Leaving out the images, transcribe every record below exactly.

[Given data Boundary: Start]

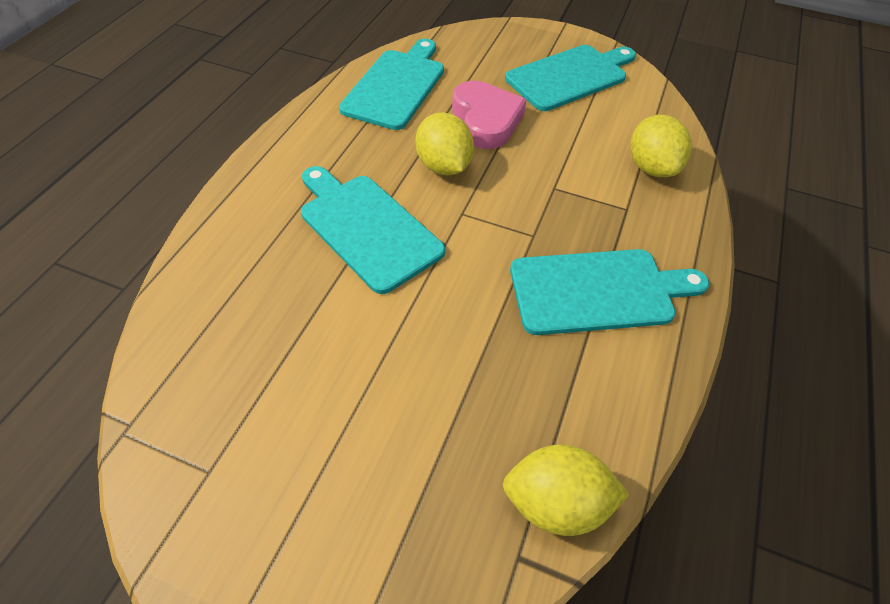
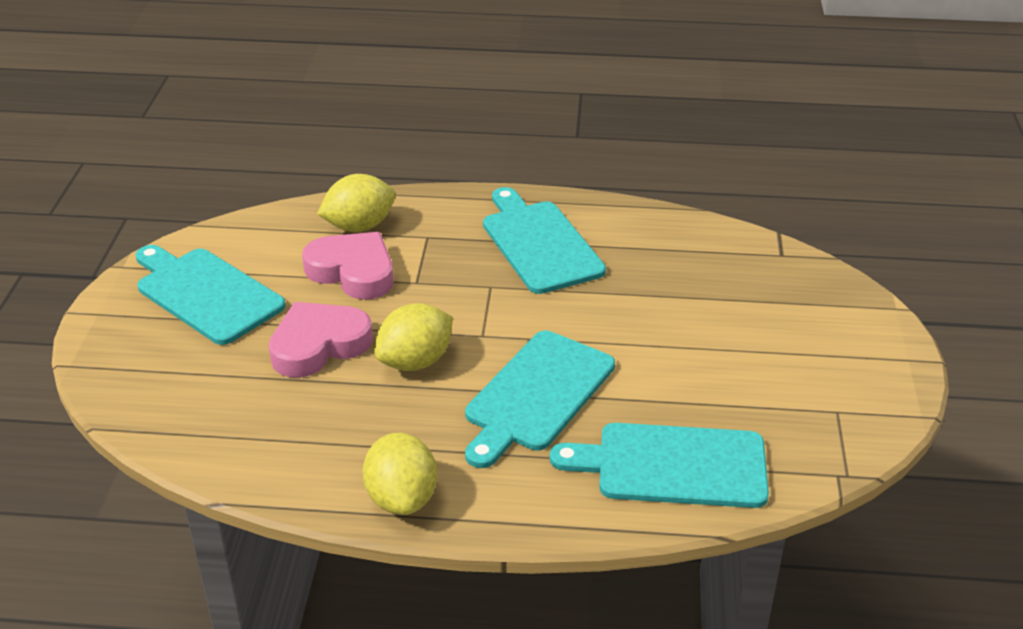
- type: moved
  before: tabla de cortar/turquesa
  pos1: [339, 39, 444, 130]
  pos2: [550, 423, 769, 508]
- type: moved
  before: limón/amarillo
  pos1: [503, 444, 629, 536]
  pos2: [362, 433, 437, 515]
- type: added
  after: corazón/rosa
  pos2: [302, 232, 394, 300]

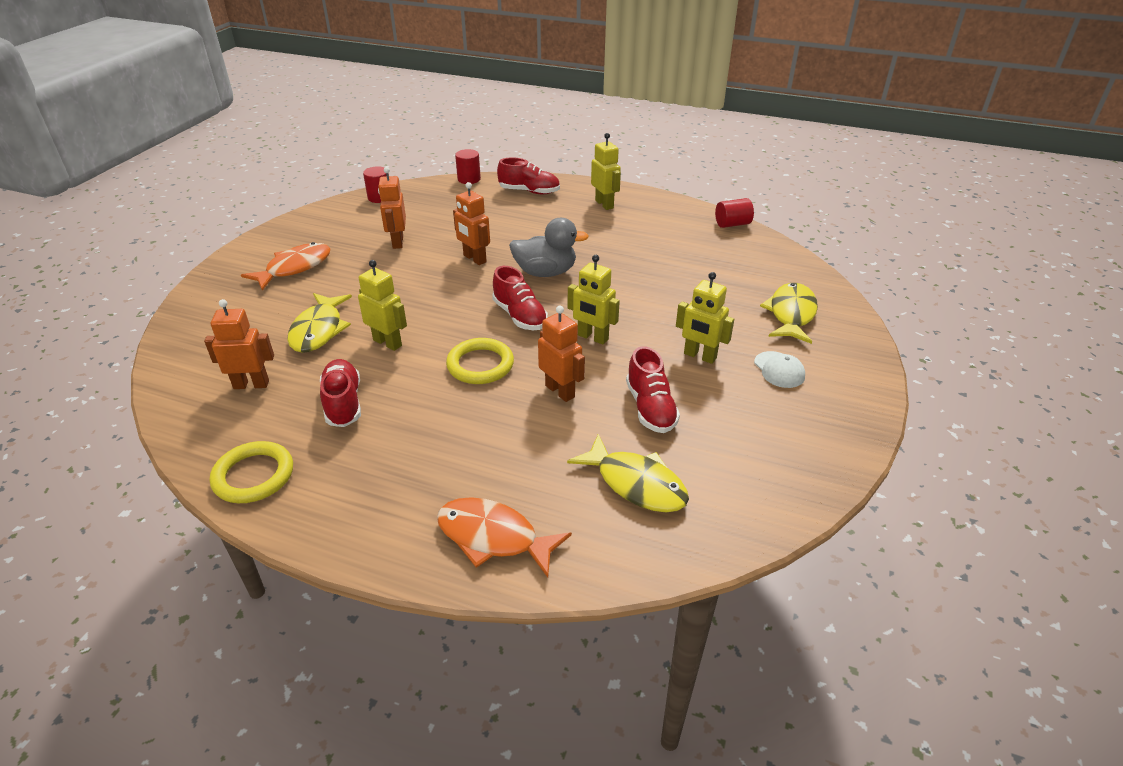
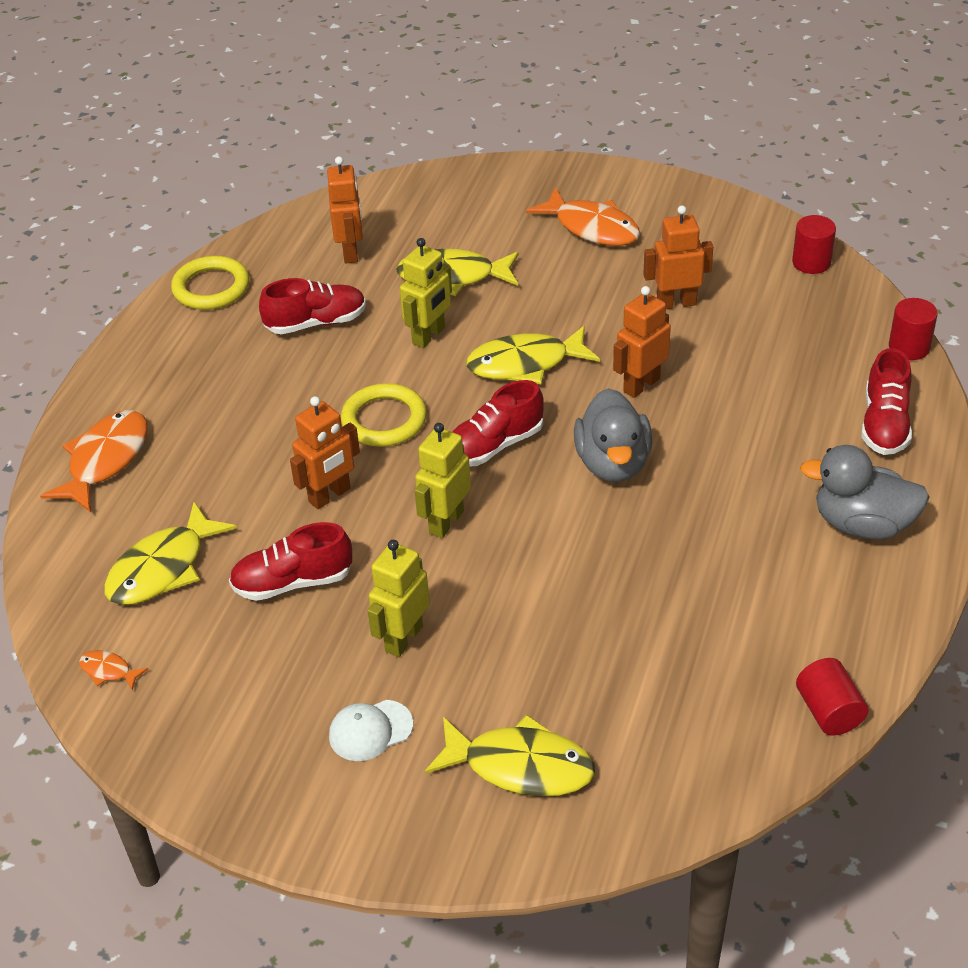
- type: replaced
  before: robot/amarillo
  after: pato/gris
  pos1: [591, 133, 621, 210]
  pos2: [800, 445, 930, 539]
- type: added
  after: pez/naranja
  pos2: [79, 650, 148, 690]
- type: added
  after: pez/amarillo
  pos2: [466, 326, 600, 384]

[Given data Boundary: End]

### [Exercise answer]
- type: moved
  before: tabla de cortar/turquesa
  pos1: [339, 39, 444, 130]
  pos2: [550, 423, 769, 508]
- type: moved
  before: limón/amarillo
  pos1: [503, 444, 629, 536]
  pos2: [362, 433, 437, 515]
- type: added
  after: corazón/rosa
  pos2: [302, 232, 394, 300]

- type: replaced
  before: robot/amarillo
  after: pato/gris
  pos1: [591, 133, 621, 210]
  pos2: [800, 445, 930, 539]
- type: added
  after: pez/naranja
  pos2: [79, 650, 148, 690]
- type: added
  after: pez/amarillo
  pos2: [466, 326, 600, 384]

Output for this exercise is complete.